Data items:
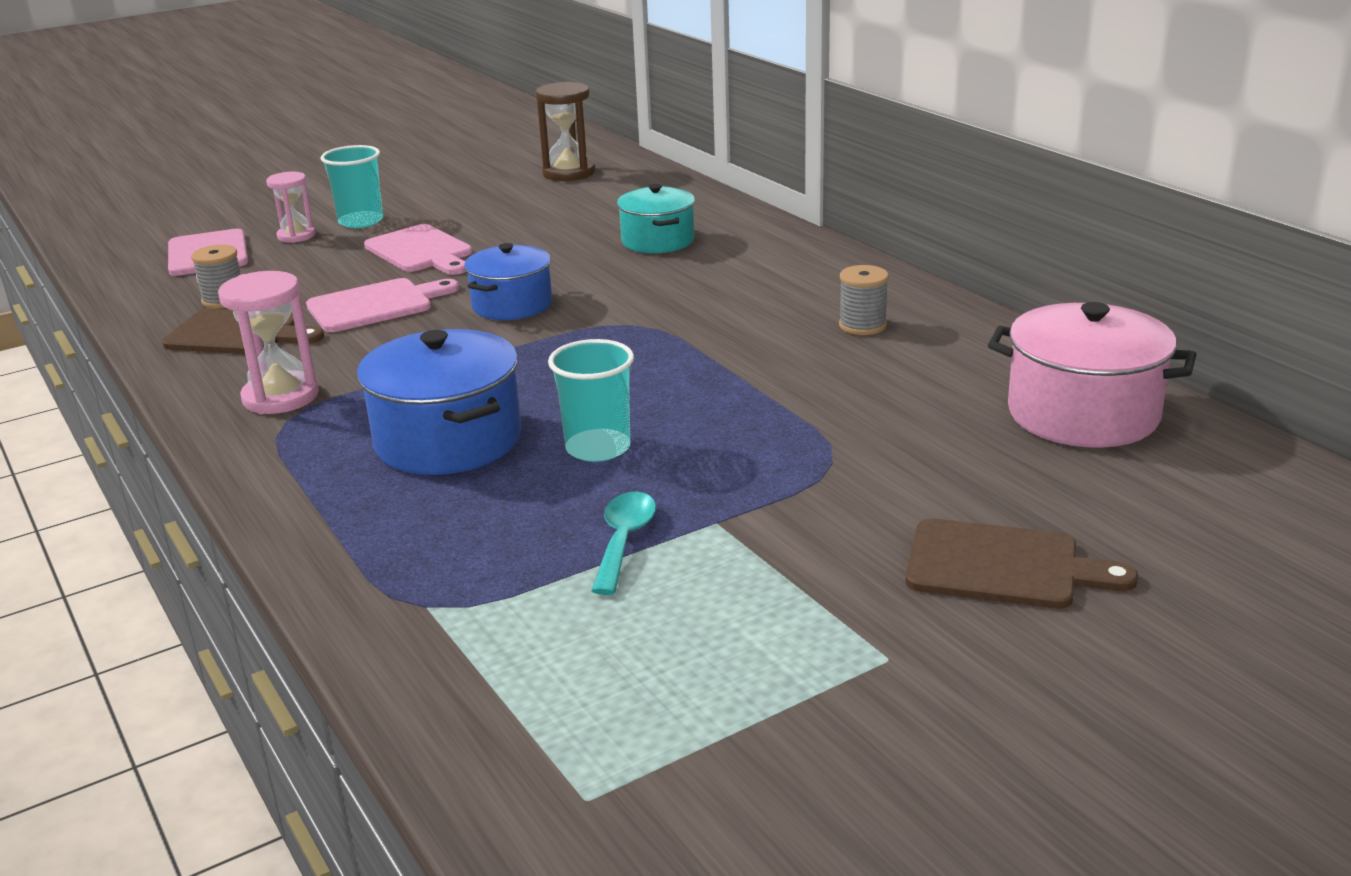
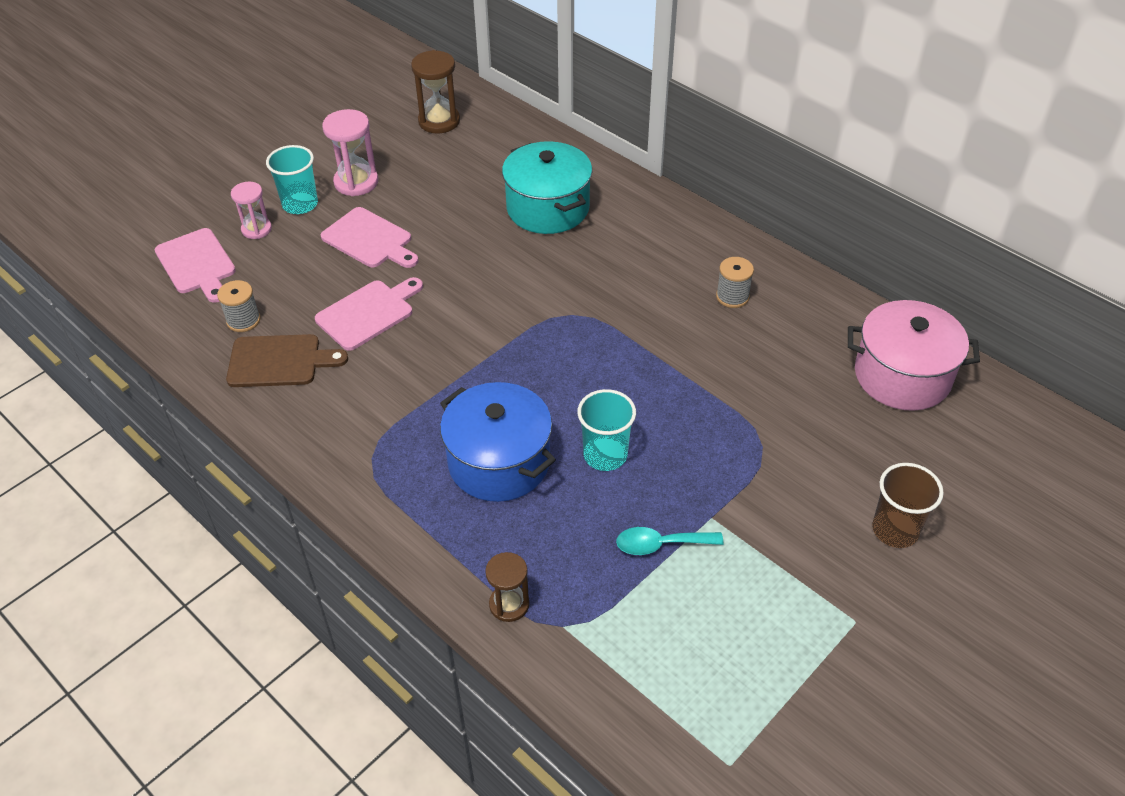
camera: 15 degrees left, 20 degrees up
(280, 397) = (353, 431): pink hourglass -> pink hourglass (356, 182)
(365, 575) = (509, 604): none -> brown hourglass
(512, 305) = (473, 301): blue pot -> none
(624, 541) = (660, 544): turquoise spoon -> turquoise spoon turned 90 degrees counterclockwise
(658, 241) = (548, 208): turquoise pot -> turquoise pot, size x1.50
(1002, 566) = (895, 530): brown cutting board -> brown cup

EXERCISE OBJECTIVE. In the lines above, find the word "hourglass" and copy each line that contains it.

SOLUTION.
(280, 397) = (353, 431): pink hourglass -> pink hourglass (356, 182)
(365, 575) = (509, 604): none -> brown hourglass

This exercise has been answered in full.